Could you copy out all the lines in the material below where the word "root" occurs?

Collected data:
------------------------------------------------------------------------

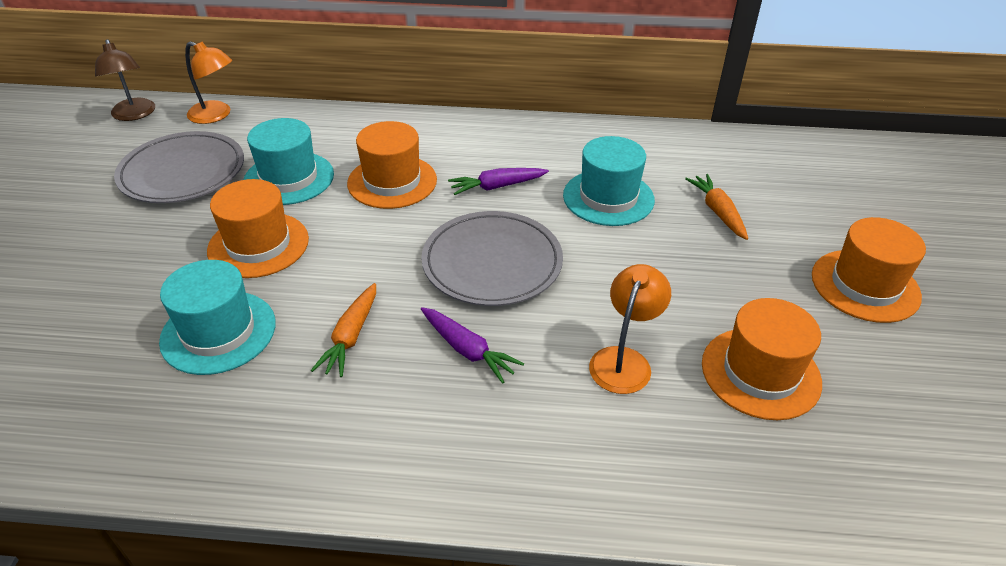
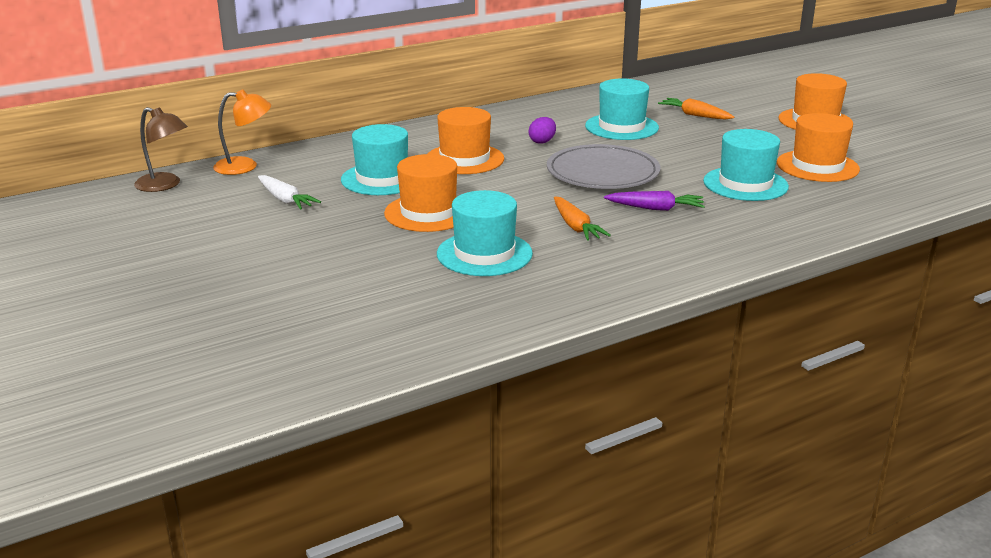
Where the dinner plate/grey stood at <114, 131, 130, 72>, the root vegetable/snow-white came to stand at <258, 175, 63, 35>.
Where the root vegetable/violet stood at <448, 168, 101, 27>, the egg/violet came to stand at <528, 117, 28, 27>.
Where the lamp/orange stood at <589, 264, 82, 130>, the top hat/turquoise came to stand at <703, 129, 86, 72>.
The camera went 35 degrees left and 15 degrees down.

------------------------------------------------------------------------

Completed task:
Where the dinner plate/grey stood at <114, 131, 130, 72>, the root vegetable/snow-white came to stand at <258, 175, 63, 35>.
Where the root vegetable/violet stood at <448, 168, 101, 27>, the egg/violet came to stand at <528, 117, 28, 27>.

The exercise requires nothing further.